Task item: Among the lines below, copy exactly those from the one with "colour,golden flashlight,[601 234],dark" through the one with "relocated,dark brown screwdriver,[680", counting both ends.

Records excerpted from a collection
--- START ---

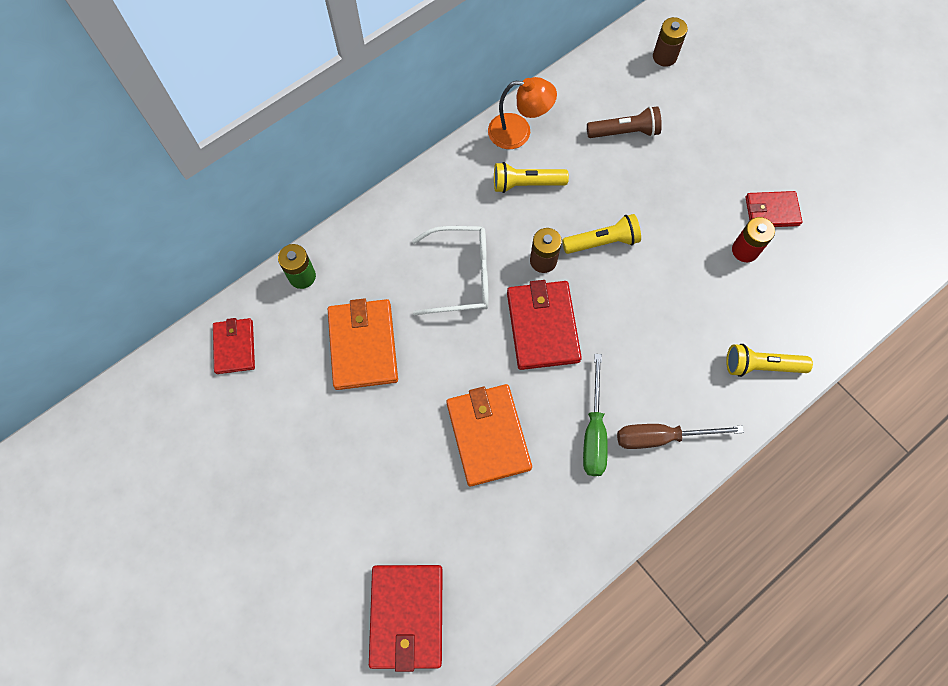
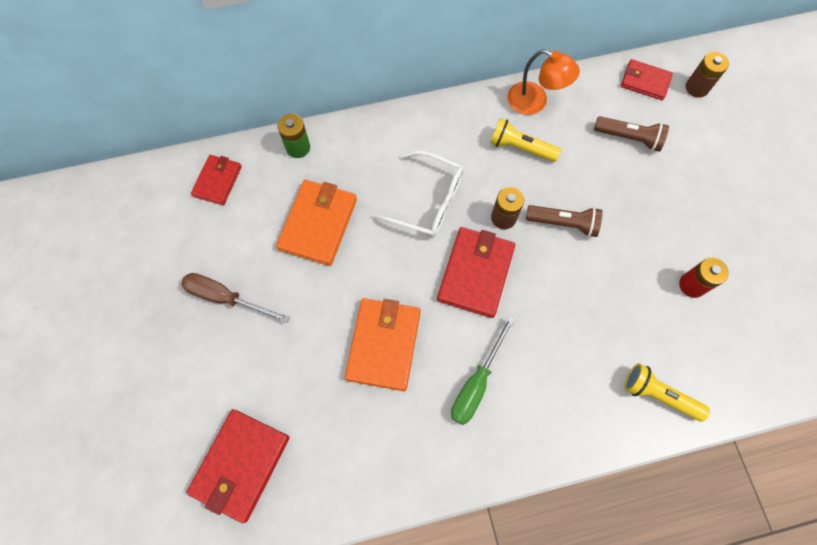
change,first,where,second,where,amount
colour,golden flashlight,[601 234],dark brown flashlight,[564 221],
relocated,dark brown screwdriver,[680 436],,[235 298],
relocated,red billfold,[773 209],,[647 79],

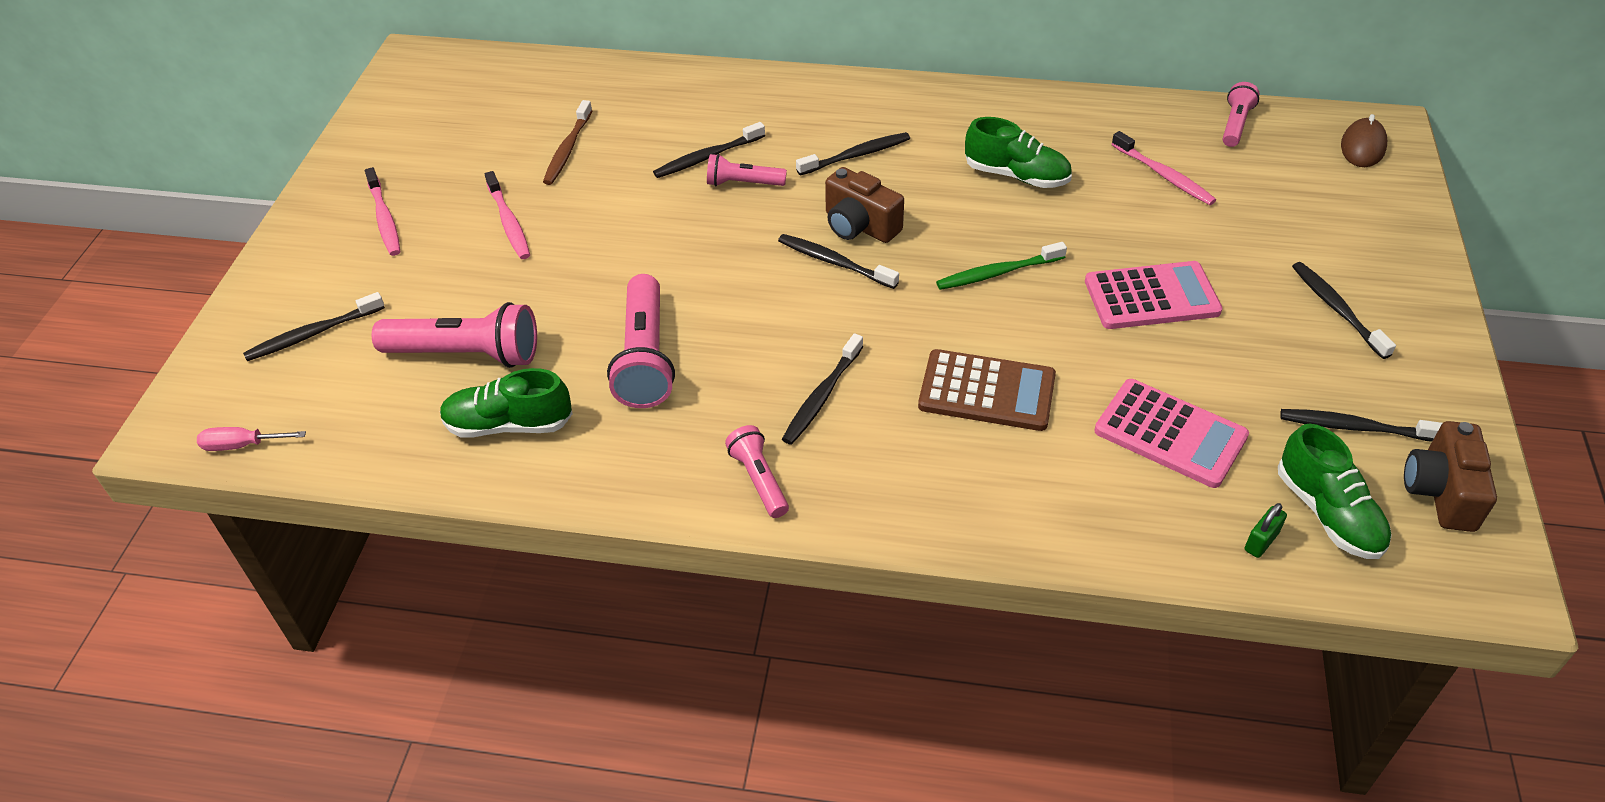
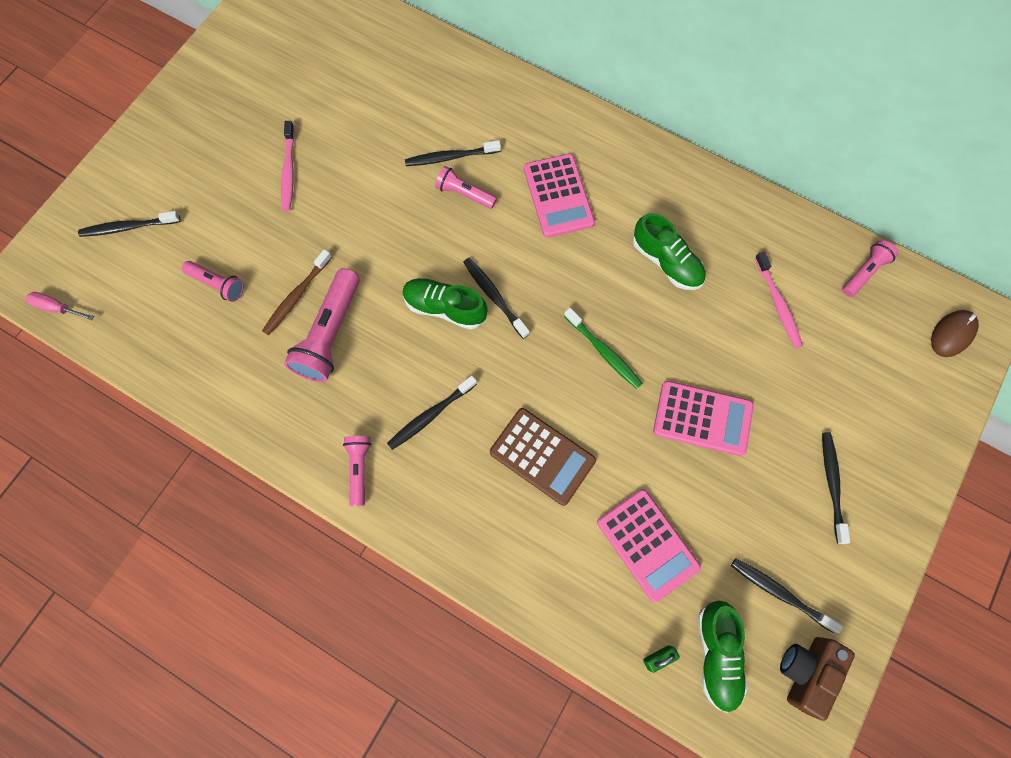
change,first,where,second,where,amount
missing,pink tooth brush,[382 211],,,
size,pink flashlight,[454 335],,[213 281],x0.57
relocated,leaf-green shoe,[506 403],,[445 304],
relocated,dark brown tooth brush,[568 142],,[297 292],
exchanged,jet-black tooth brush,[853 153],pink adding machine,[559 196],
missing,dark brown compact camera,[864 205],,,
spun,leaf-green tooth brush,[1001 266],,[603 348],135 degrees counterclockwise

--- END ---
--- START ---

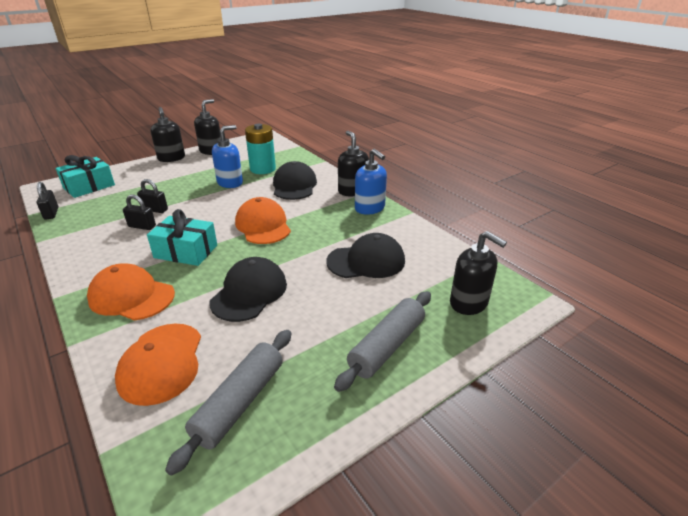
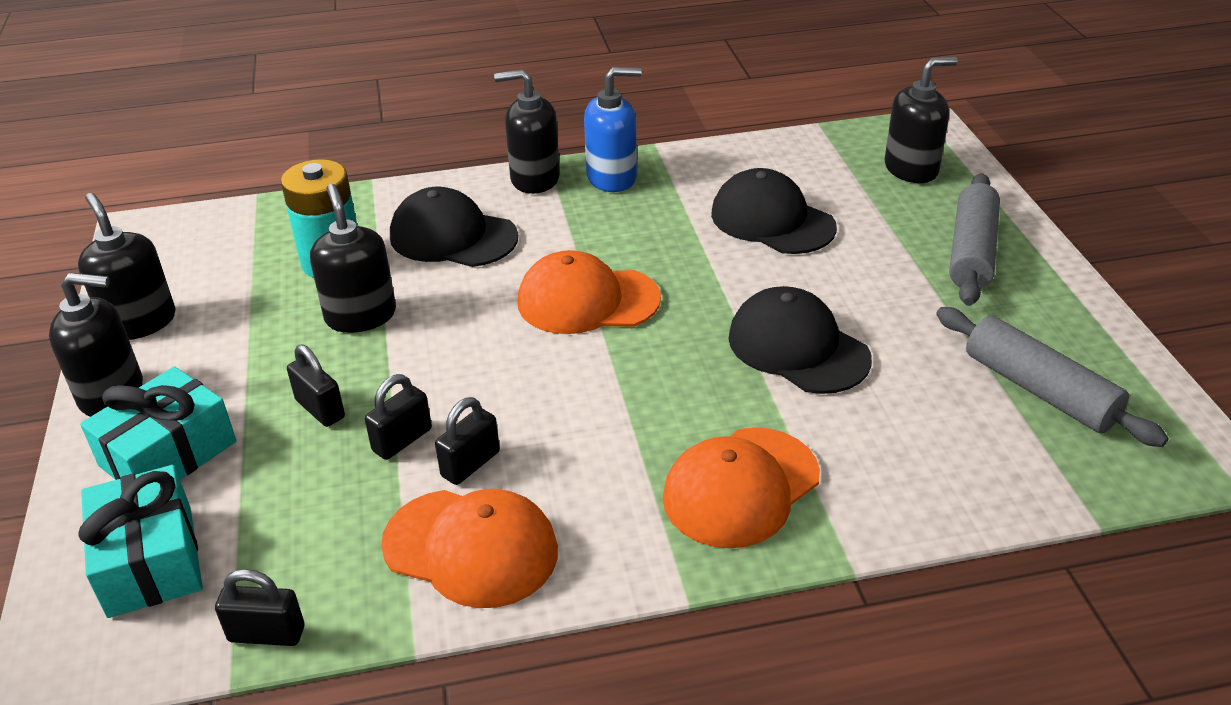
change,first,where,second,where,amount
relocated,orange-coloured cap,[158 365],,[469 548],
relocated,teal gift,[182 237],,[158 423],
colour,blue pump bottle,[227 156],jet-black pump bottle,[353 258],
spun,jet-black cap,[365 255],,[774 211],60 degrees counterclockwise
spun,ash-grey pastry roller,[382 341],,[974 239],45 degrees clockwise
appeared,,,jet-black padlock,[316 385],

--- END ---

Task answer:
colour,golden flashlight,[601 234],dark brown flashlight,[564 221],
relocated,dark brown screwdriver,[680 436],,[235 298],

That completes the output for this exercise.